Object correspondence data:
══════════

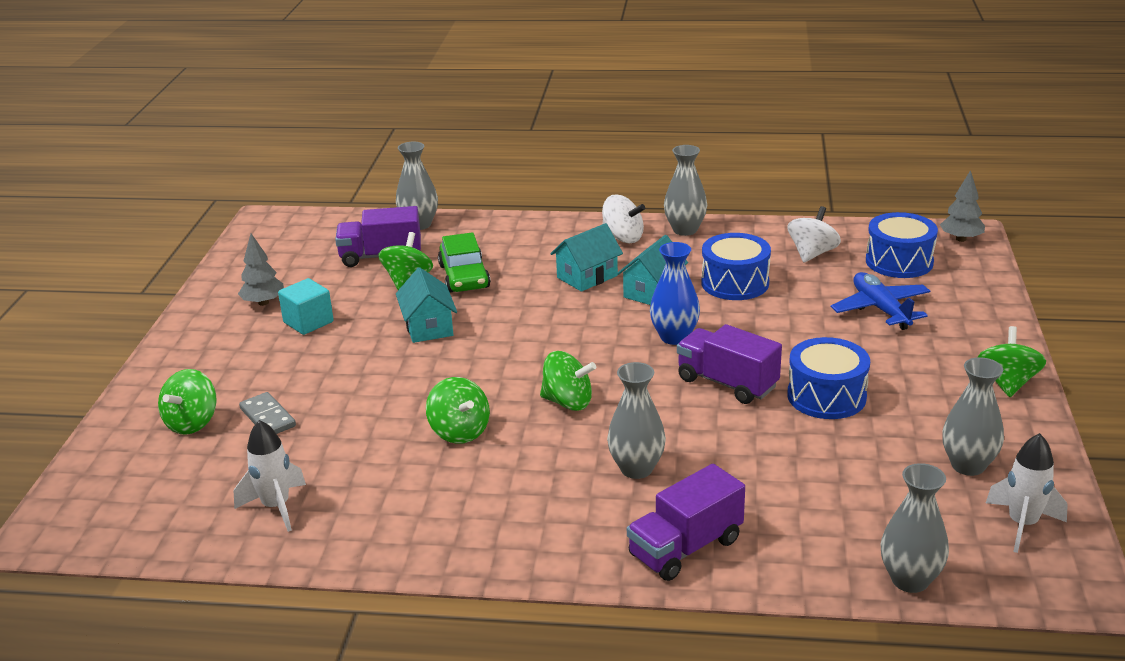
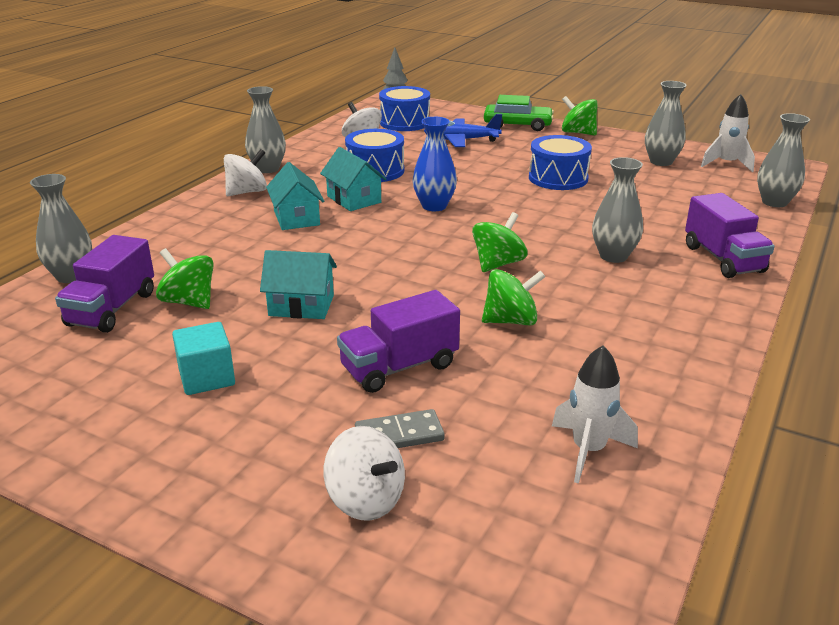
camera: 70 degrees left, 0 degrees up
green spinning top [158,369,217,435] -> white spinning top [324,426,405,520]
grey tree [238,234,284,306] -> none
green car [438,232,491,293] -> green car moved to [484,95,554,131]
purple truck [677,324,782,404] -> purple truck moved to [337,290,460,393]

══════════

Return the lines above exactly; the images are not part of the copy.

▶ [Output below]
camera: 70 degrees left, 0 degrees up
green spinning top [158,369,217,435] -> white spinning top [324,426,405,520]
grey tree [238,234,284,306] -> none
green car [438,232,491,293] -> green car moved to [484,95,554,131]
purple truck [677,324,782,404] -> purple truck moved to [337,290,460,393]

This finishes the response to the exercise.